(Data taken from a collection)
"""

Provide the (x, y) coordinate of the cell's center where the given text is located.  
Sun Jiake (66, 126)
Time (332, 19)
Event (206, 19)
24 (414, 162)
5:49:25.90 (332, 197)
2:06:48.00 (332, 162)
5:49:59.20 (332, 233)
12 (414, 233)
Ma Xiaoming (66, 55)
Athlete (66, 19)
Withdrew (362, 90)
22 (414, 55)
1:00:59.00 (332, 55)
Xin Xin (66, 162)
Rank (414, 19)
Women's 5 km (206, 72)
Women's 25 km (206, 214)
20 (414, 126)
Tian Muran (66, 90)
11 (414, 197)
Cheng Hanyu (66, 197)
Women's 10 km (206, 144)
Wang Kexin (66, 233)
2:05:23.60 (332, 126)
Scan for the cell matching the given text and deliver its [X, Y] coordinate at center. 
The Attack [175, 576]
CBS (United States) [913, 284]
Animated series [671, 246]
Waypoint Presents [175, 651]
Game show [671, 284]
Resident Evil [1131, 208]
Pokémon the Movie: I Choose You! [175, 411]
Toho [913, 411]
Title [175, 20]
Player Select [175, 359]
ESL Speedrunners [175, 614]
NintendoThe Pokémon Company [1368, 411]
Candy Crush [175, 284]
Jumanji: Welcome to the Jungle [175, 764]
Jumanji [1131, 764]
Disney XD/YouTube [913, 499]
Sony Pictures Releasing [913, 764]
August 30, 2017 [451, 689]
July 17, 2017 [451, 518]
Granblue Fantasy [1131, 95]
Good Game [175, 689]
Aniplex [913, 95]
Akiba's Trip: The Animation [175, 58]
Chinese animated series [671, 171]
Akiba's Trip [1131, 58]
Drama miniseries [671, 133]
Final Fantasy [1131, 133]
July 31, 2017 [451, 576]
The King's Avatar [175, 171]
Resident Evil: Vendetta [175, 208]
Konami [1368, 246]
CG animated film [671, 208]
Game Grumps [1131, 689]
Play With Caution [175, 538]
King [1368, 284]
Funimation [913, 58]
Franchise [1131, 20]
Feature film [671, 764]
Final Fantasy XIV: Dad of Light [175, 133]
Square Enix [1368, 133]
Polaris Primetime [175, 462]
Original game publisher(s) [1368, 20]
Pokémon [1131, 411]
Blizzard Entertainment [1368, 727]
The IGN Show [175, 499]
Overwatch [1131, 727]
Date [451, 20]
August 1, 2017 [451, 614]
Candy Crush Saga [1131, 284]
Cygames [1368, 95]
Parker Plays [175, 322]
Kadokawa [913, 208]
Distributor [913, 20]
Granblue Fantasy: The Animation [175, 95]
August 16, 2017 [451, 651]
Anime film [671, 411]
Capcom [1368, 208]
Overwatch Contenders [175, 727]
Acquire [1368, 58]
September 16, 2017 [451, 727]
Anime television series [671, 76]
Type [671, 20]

"""

Extract every row above and copy each one word for word, in its original order.

Provide the (x, y) coordinate of the cell's center where the given text is located.  
Sun Jiake (66, 126)
Time (332, 19)
Event (206, 19)
24 (414, 162)
5:49:25.90 (332, 197)
2:06:48.00 (332, 162)
5:49:59.20 (332, 233)
12 (414, 233)
Ma Xiaoming (66, 55)
Athlete (66, 19)
Withdrew (362, 90)
22 (414, 55)
1:00:59.00 (332, 55)
Xin Xin (66, 162)
Rank (414, 19)
Women's 5 km (206, 72)
Women's 25 km (206, 214)
20 (414, 126)
Tian Muran (66, 90)
11 (414, 197)
Cheng Hanyu (66, 197)
Women's 10 km (206, 144)
Wang Kexin (66, 233)
2:05:23.60 (332, 126)
Scan for the cell matching the given text and deliver its [X, Y] coordinate at center. 
The Attack [175, 576]
CBS (United States) [913, 284]
Animated series [671, 246]
Waypoint Presents [175, 651]
Game show [671, 284]
Resident Evil [1131, 208]
Pokémon the Movie: I Choose You! [175, 411]
Toho [913, 411]
Title [175, 20]
Player Select [175, 359]
ESL Speedrunners [175, 614]
NintendoThe Pokémon Company [1368, 411]
Candy Crush [175, 284]
Jumanji: Welcome to the Jungle [175, 764]
Jumanji [1131, 764]
Disney XD/YouTube [913, 499]
Sony Pictures Releasing [913, 764]
August 30, 2017 [451, 689]
July 17, 2017 [451, 518]
Granblue Fantasy [1131, 95]
Good Game [175, 689]
Aniplex [913, 95]
Akiba's Trip: The Animation [175, 58]
Chinese animated series [671, 171]
Akiba's Trip [1131, 58]
Drama miniseries [671, 133]
Final Fantasy [1131, 133]
July 31, 2017 [451, 576]
The King's Avatar [175, 171]
Resident Evil: Vendetta [175, 208]
Konami [1368, 246]
CG animated film [671, 208]
Game Grumps [1131, 689]
Play With Caution [175, 538]
King [1368, 284]
Funimation [913, 58]
Franchise [1131, 20]
Feature film [671, 764]
Final Fantasy XIV: Dad of Light [175, 133]
Square Enix [1368, 133]
Polaris Primetime [175, 462]
Original game publisher(s) [1368, 20]
Pokémon [1131, 411]
Blizzard Entertainment [1368, 727]
The IGN Show [175, 499]
Overwatch [1131, 727]
Date [451, 20]
August 1, 2017 [451, 614]
Candy Crush Saga [1131, 284]
Cygames [1368, 95]
Parker Plays [175, 322]
Kadokawa [913, 208]
Distributor [913, 20]
Granblue Fantasy: The Animation [175, 95]
August 16, 2017 [451, 651]
Anime film [671, 411]
Capcom [1368, 208]
Overwatch Contenders [175, 727]
Acquire [1368, 58]
September 16, 2017 [451, 727]
Anime television series [671, 76]
Type [671, 20]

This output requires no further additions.